- Opening Delimiter -

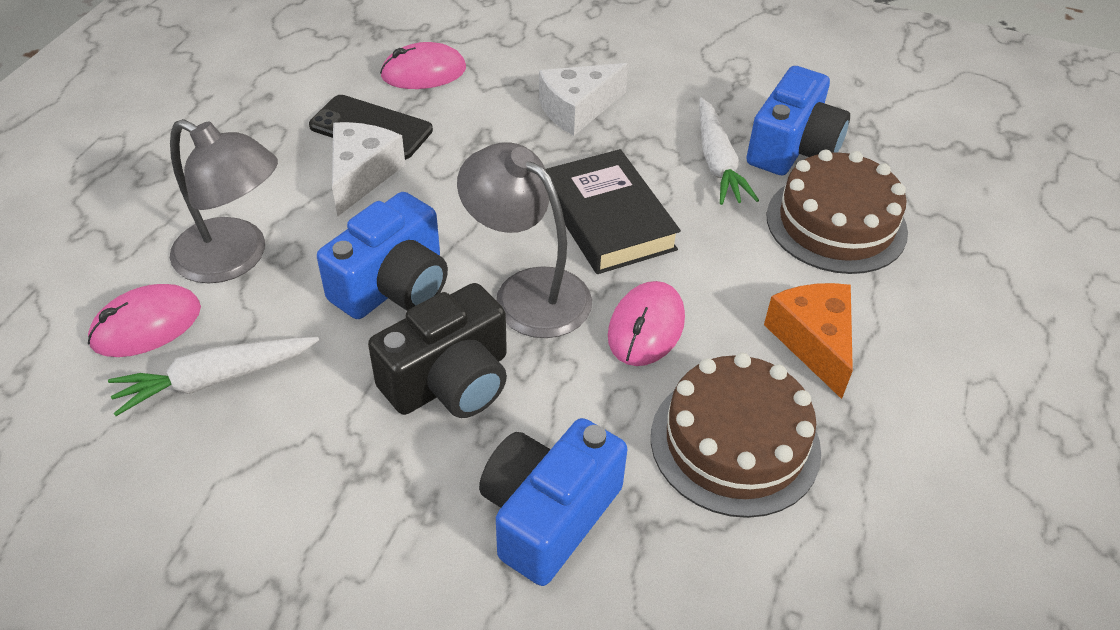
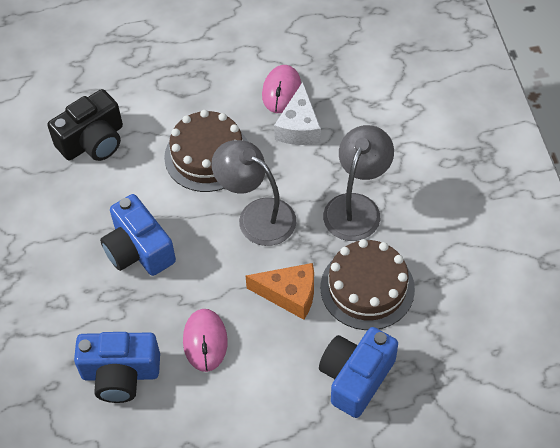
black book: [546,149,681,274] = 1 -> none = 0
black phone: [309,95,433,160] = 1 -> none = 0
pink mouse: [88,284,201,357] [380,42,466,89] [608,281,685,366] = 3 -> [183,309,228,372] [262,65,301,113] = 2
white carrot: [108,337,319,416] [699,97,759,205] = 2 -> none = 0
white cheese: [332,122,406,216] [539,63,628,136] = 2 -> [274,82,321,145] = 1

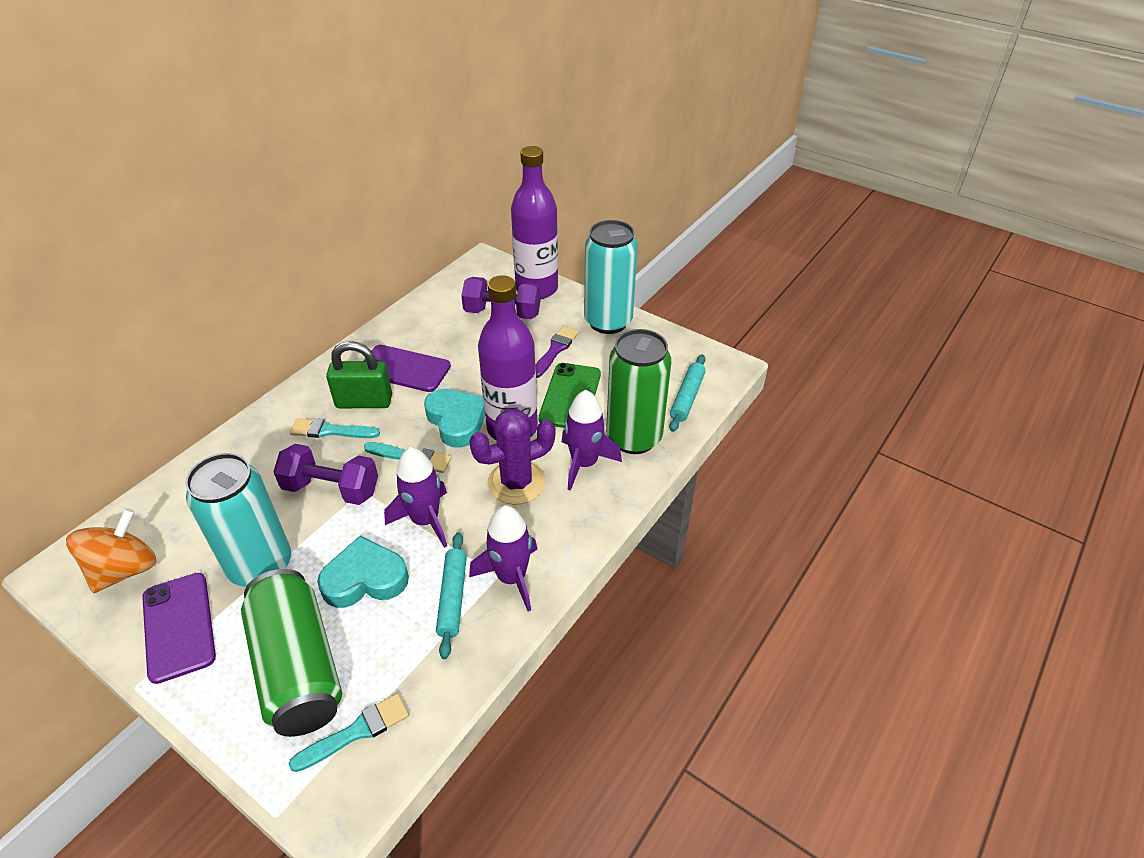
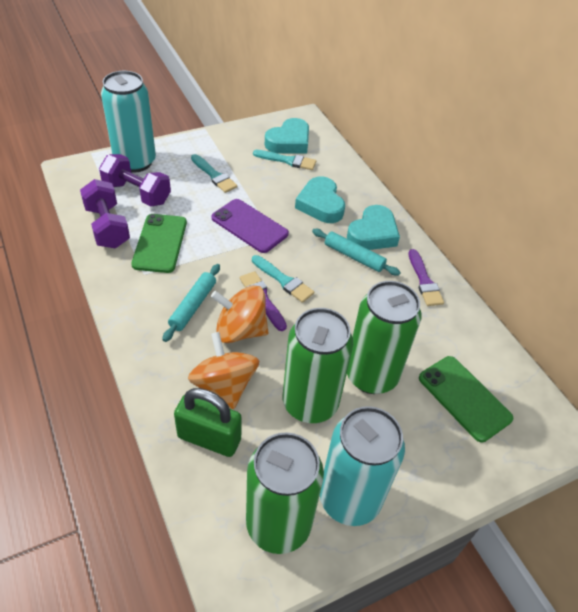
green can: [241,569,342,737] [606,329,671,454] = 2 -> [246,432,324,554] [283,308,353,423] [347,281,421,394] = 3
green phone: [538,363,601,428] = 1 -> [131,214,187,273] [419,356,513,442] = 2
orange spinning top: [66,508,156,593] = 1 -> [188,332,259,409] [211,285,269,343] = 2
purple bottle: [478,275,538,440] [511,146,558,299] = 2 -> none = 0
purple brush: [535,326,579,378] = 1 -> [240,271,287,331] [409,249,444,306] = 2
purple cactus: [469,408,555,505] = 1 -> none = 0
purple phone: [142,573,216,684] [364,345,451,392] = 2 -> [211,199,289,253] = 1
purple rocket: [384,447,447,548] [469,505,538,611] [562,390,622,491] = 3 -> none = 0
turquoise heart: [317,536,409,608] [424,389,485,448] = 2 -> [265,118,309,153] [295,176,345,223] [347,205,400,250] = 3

- Closing Delimiter -

*Exercise prompt*
From the entries above, list each line with "purple" in it.

*Output of the exercise*
purple bottle: [478,275,538,440] [511,146,558,299] = 2 -> none = 0
purple brush: [535,326,579,378] = 1 -> [240,271,287,331] [409,249,444,306] = 2
purple cactus: [469,408,555,505] = 1 -> none = 0
purple phone: [142,573,216,684] [364,345,451,392] = 2 -> [211,199,289,253] = 1
purple rocket: [384,447,447,548] [469,505,538,611] [562,390,622,491] = 3 -> none = 0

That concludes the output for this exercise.